◆ **Work to complete**
Please write out the entire listing below exactly, excluding its pictures.

· · ·

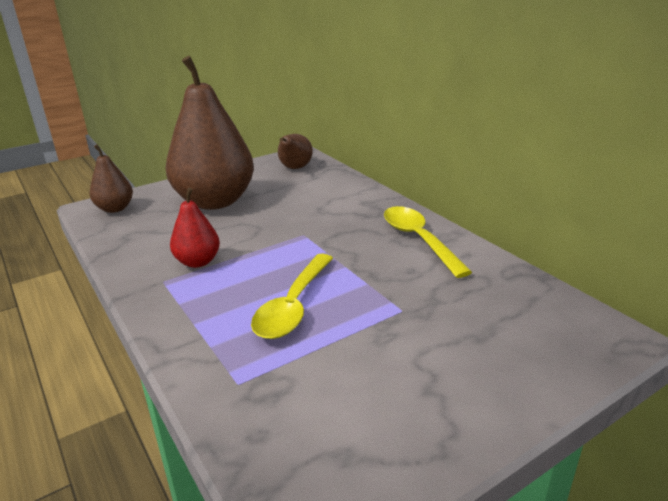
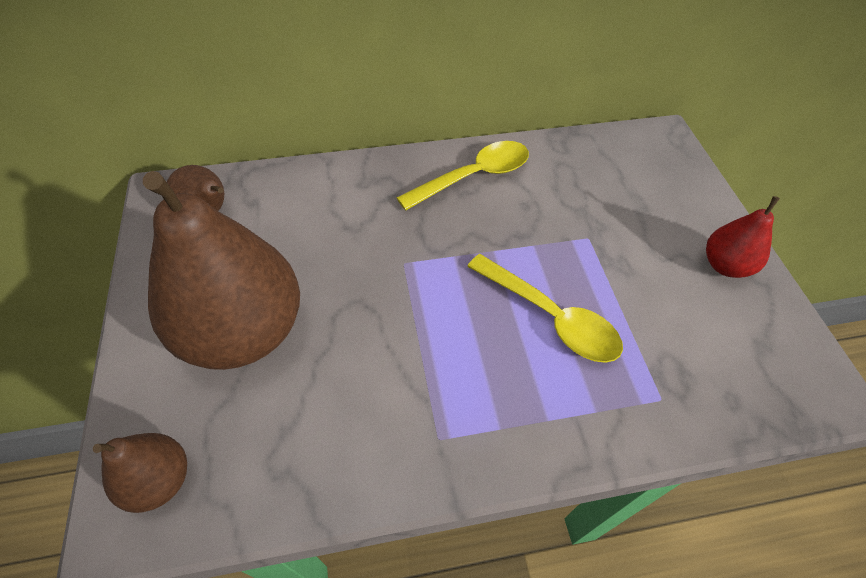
camera: 70 degrees left, 25 degrees up
(198, 262) = (411, 388): red pear -> red pear (725, 265)
(419, 240) = (473, 176): yellow spoon -> yellow spoon turned 150 degrees clockwise

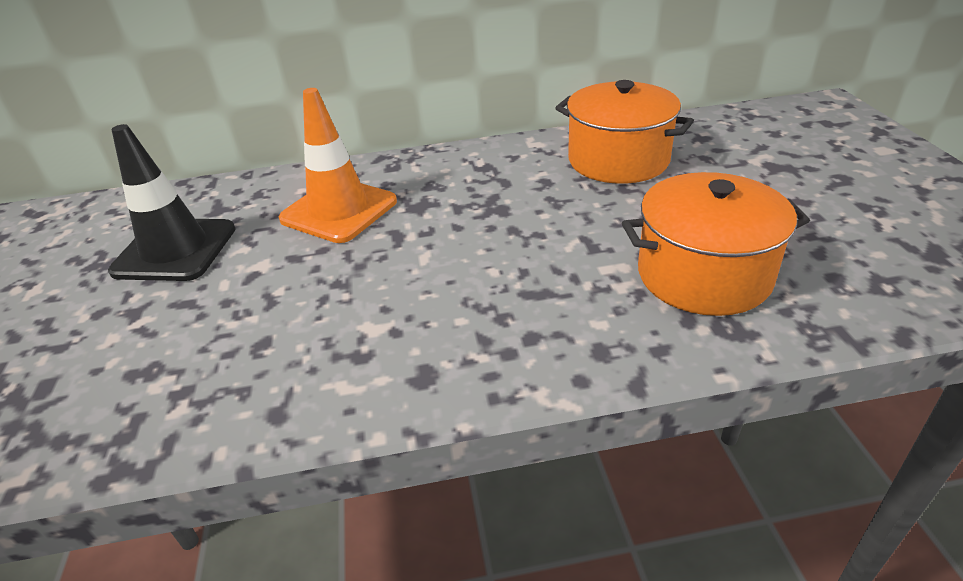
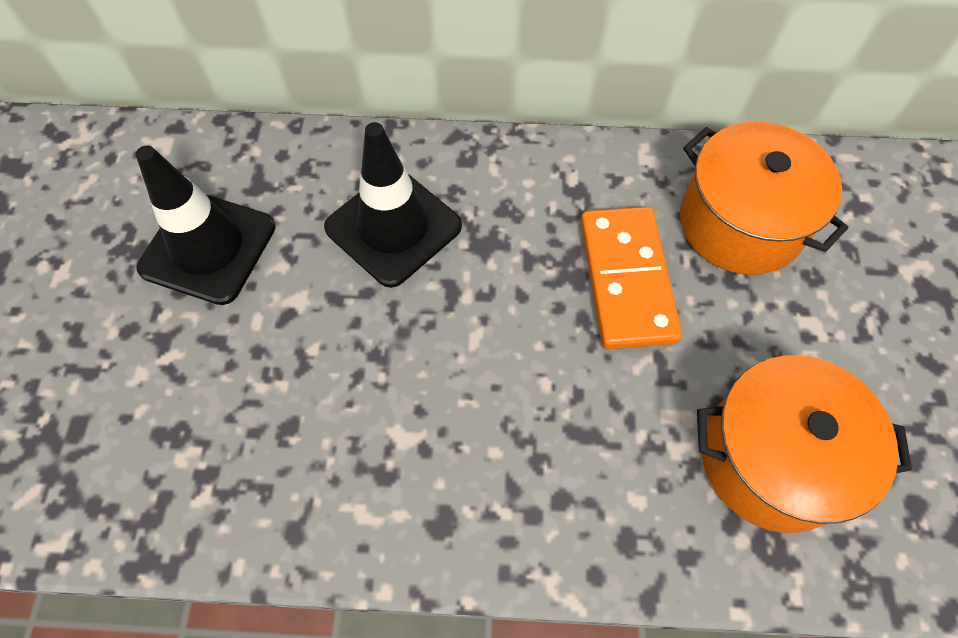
camera: 10 degrees right, 25 degrees up
(339, 210) = (393, 227): orange traffic cone -> black traffic cone
(541, 203) = (626, 280): none -> orange domino

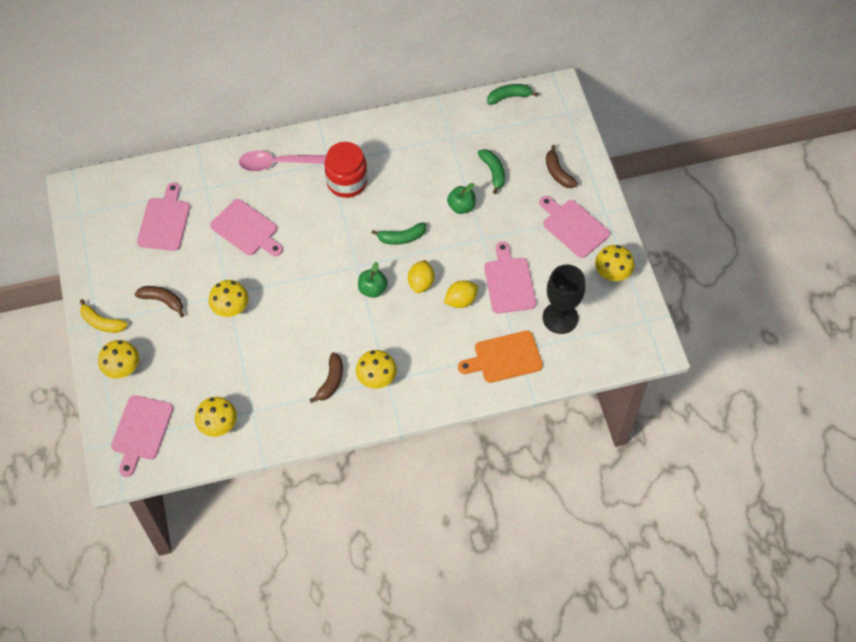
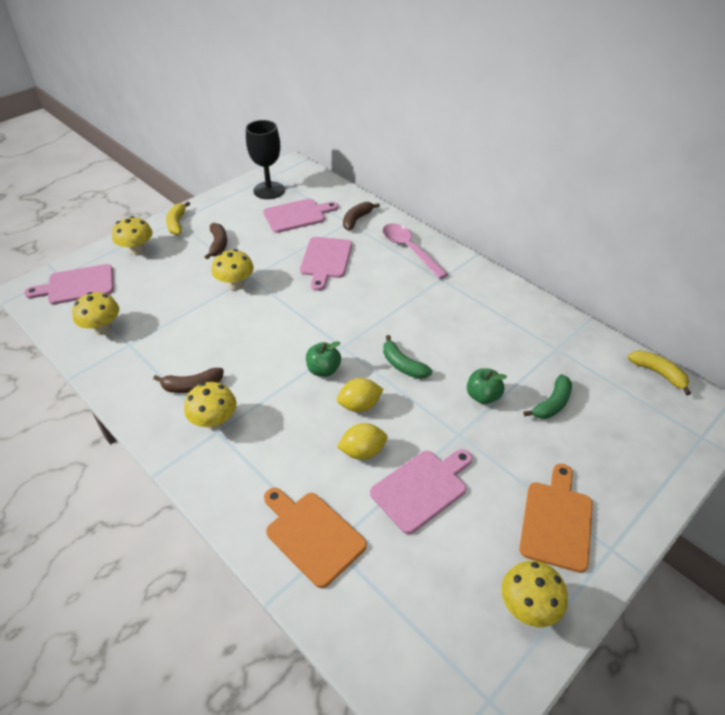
camera: 60 degrees right, 15 degrees down
(347, 182) = (431, 299): red jar -> none
(460, 300) = (362, 451): yellow lemon -> yellow lemon turned 45 degrees counterclockwise
(509, 97) = (658, 373): green banana -> yellow banana
(558, 173) = (614, 466): brown banana -> brown banana (357, 219)
(560, 318) = (412, 573): black goblet -> black goblet (269, 190)
(573, 226) = (557, 521): pink cutting board -> orange cutting board

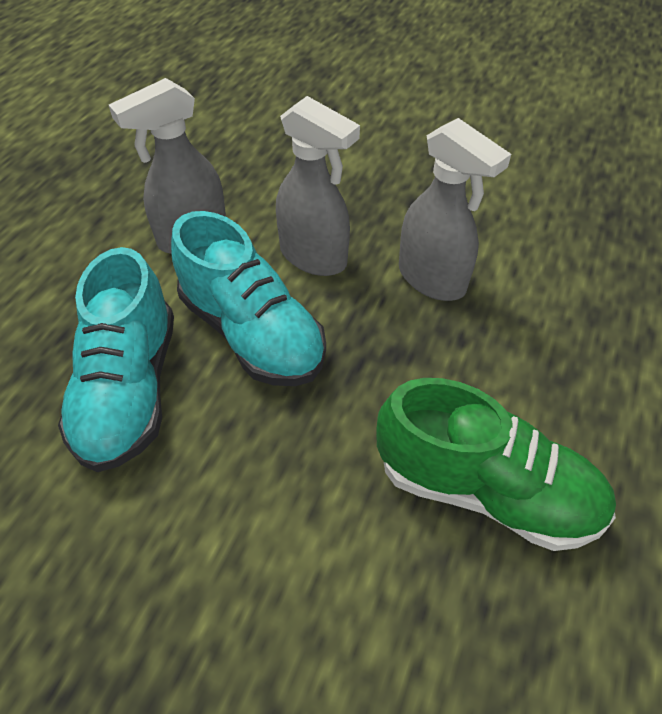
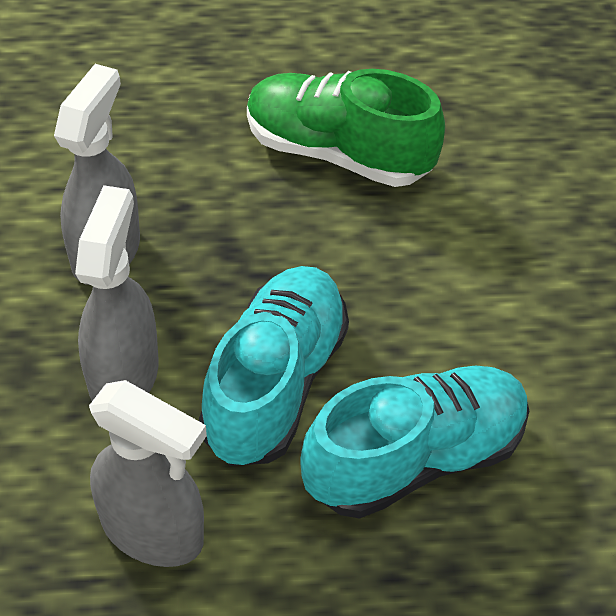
camera: 120 degrees left, 0 degrees up
(485, 490) = (337, 153): green shoe -> green shoe turned 60 degrees counterclockwise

· · ·

◆ **Result of the exercise**
camera: 70 degrees left, 25 degrees up
(198, 262) = (411, 388): red pear -> red pear (725, 265)
(419, 240) = (473, 176): yellow spoon -> yellow spoon turned 150 degrees clockwise

camera: 10 degrees right, 25 degrees up
(339, 210) = (393, 227): orange traffic cone -> black traffic cone
(541, 203) = (626, 280): none -> orange domino

camera: 60 degrees right, 15 degrees down
(347, 182) = (431, 299): red jar -> none
(460, 300) = (362, 451): yellow lemon -> yellow lemon turned 45 degrees counterclockwise
(509, 97) = (658, 373): green banana -> yellow banana
(558, 173) = (614, 466): brown banana -> brown banana (357, 219)
(560, 318) = (412, 573): black goblet -> black goblet (269, 190)
(573, 226) = (557, 521): pink cutting board -> orange cutting board

camera: 120 degrees left, 0 degrees up
(485, 490) = (337, 153): green shoe -> green shoe turned 60 degrees counterclockwise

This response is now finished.